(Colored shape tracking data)

━━━━━━━━━━━━━━━━

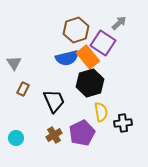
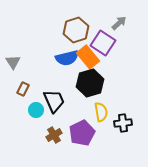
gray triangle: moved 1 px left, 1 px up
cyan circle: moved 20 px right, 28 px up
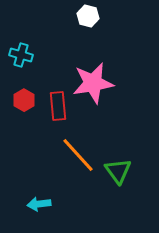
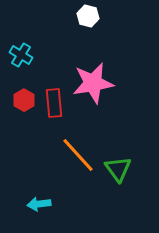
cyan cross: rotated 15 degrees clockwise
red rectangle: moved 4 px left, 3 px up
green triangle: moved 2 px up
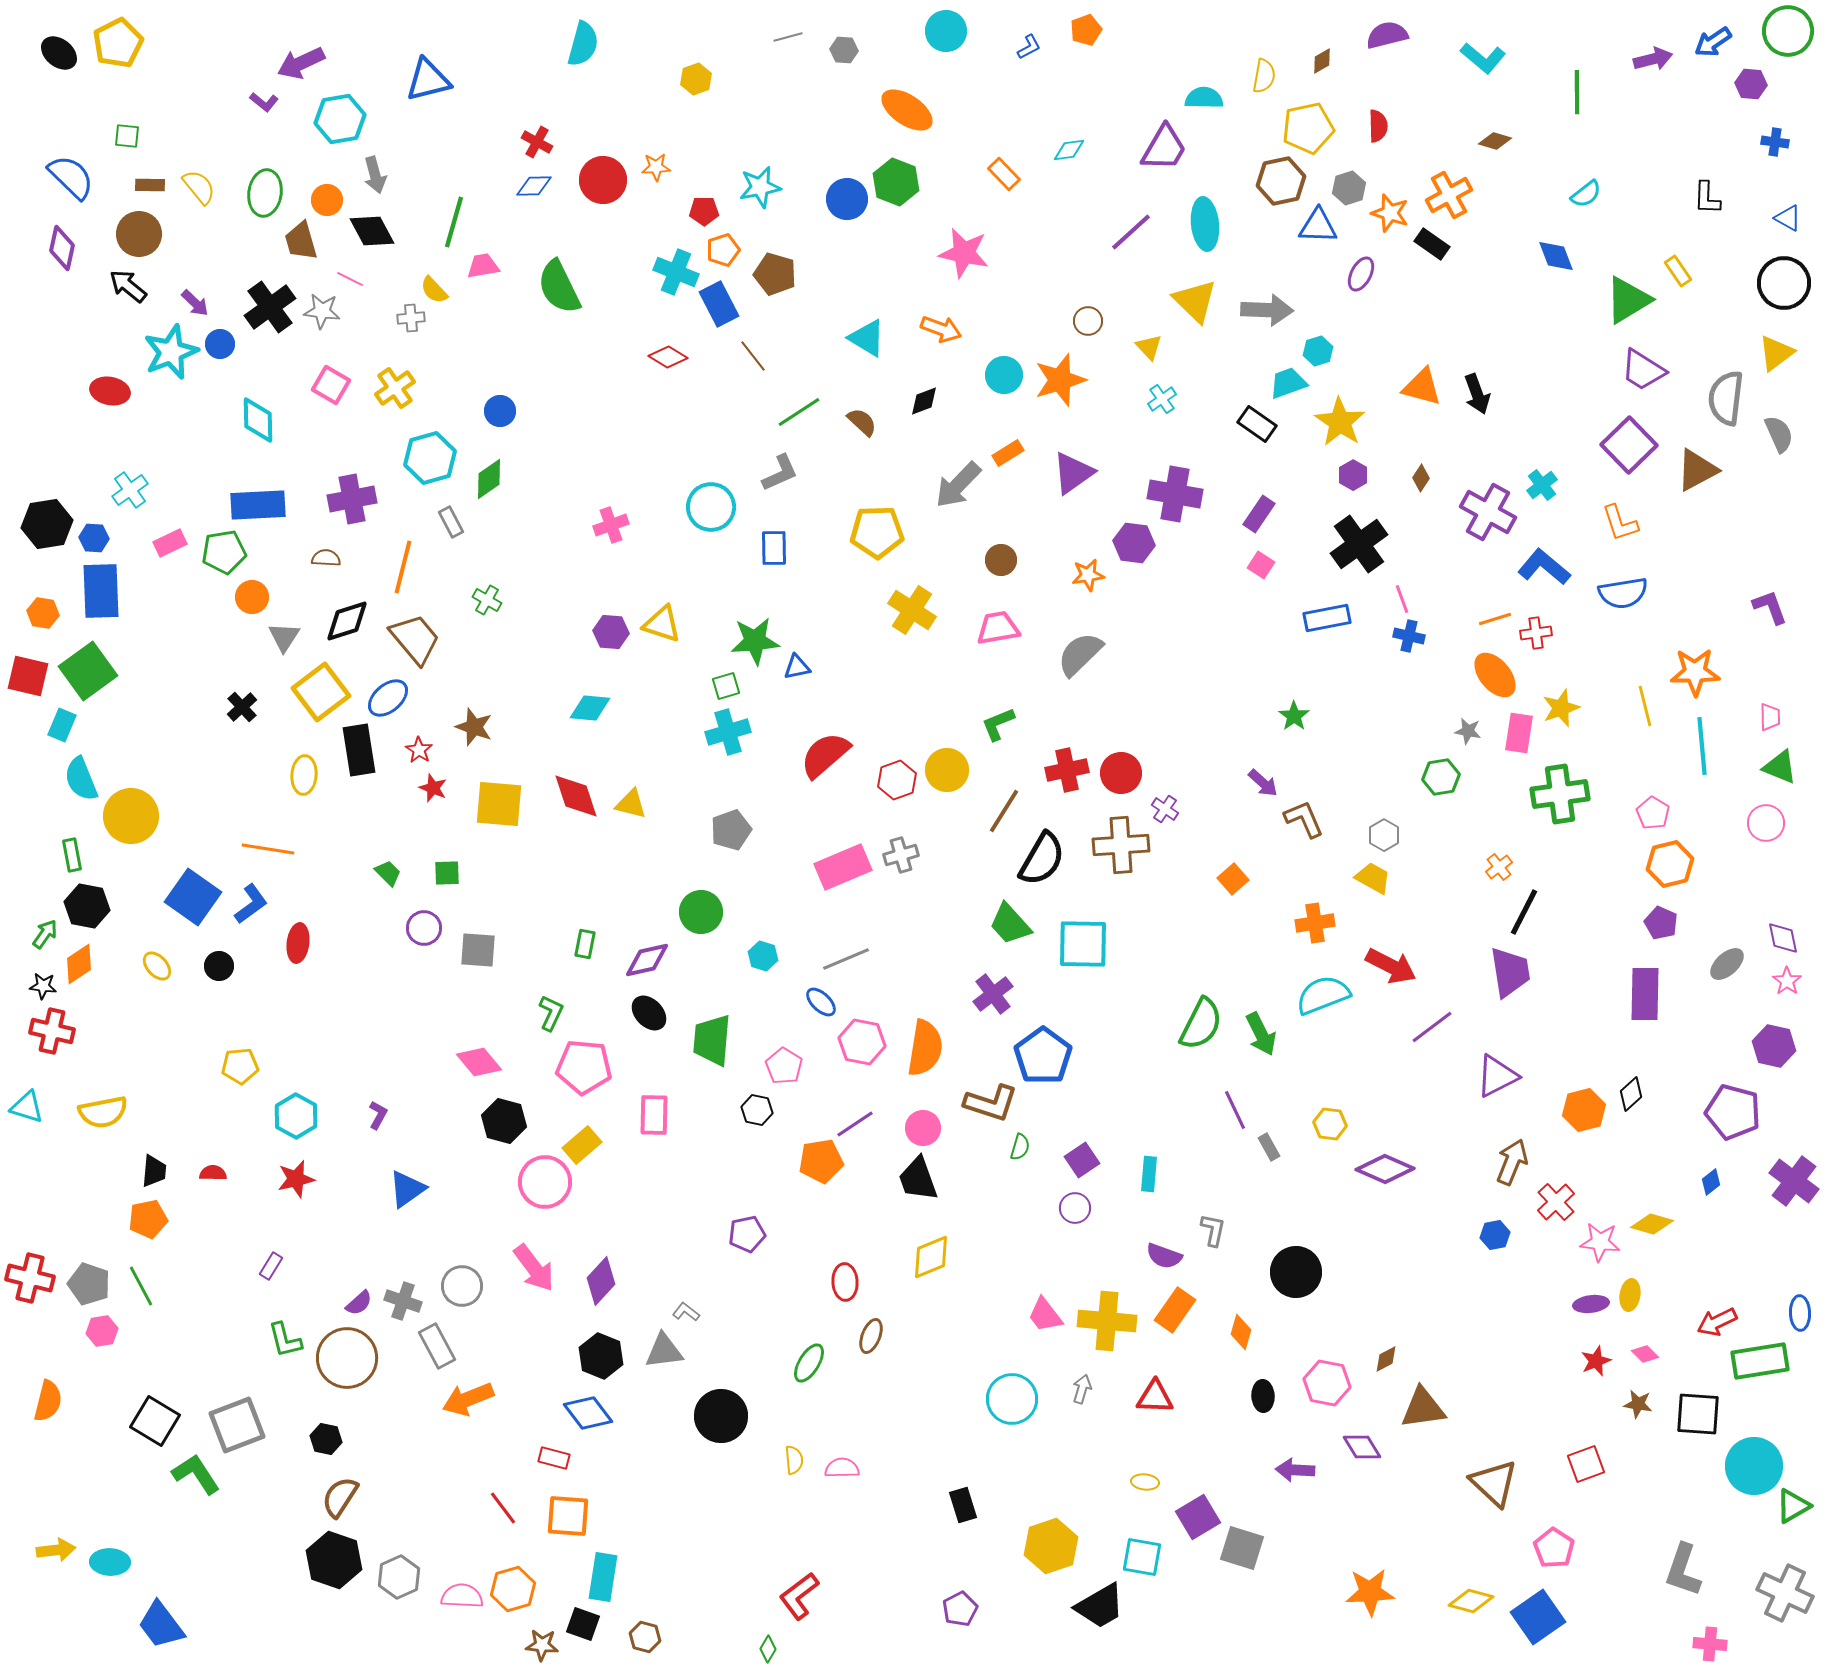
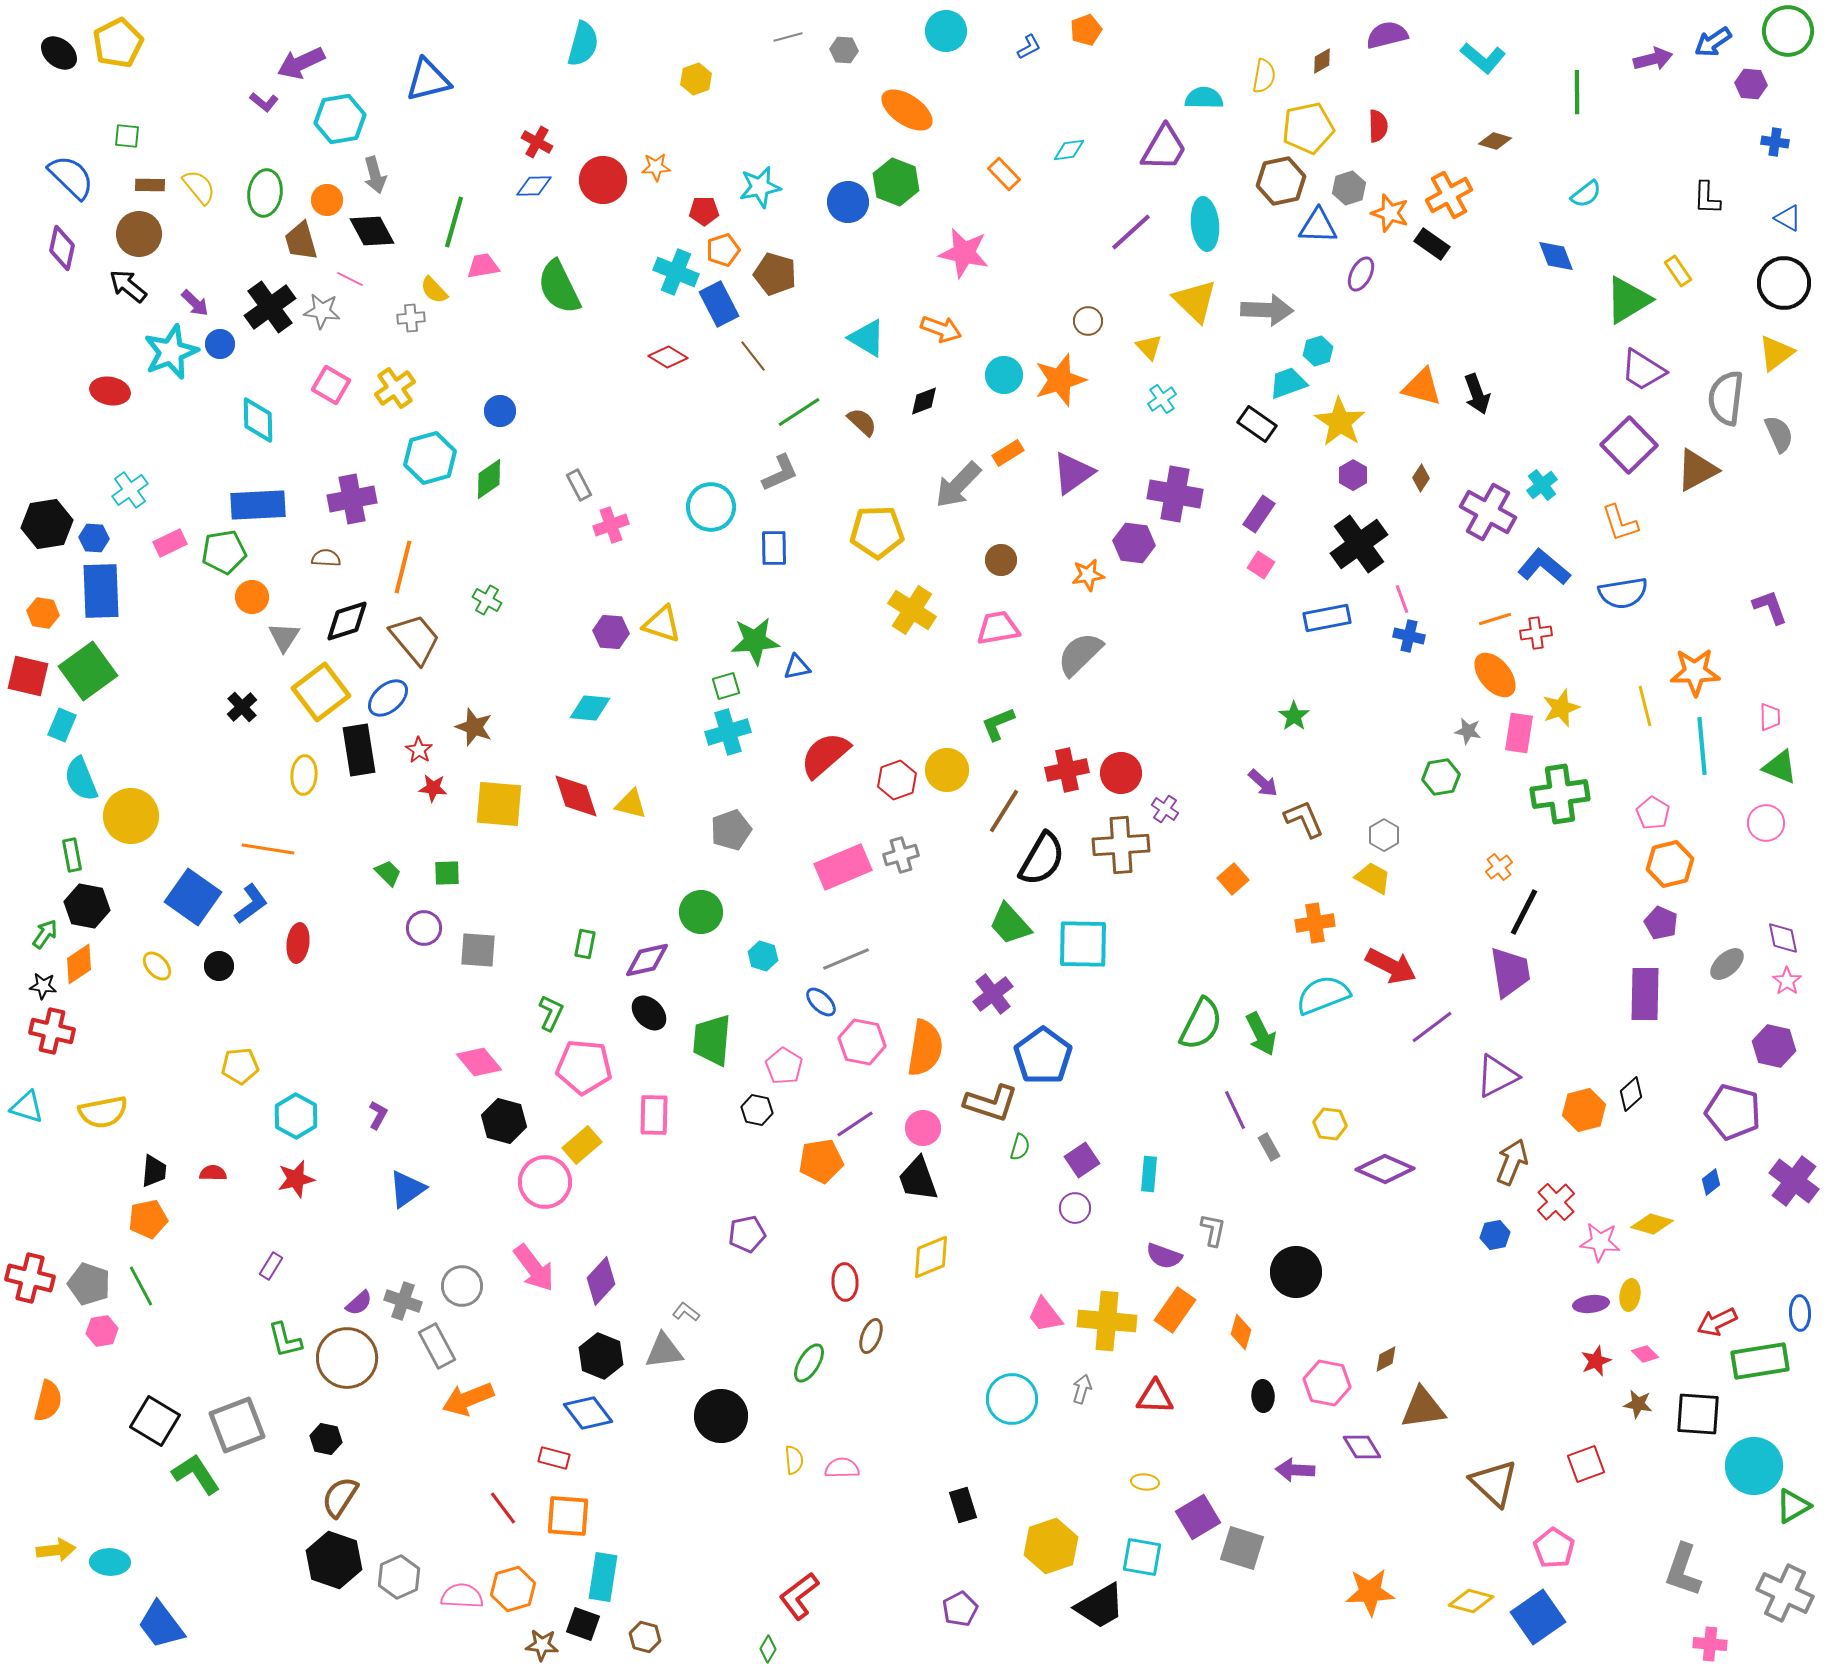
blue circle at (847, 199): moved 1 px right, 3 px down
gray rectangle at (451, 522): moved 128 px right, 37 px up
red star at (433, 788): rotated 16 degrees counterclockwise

━━━━━━━━━━━━━━━━

## Work to be completed
Every line above that holds the word "gray" is to be found and copied.

## Expected answer
gray triangle: moved 1 px left, 1 px up
gray rectangle at (451, 522): moved 128 px right, 37 px up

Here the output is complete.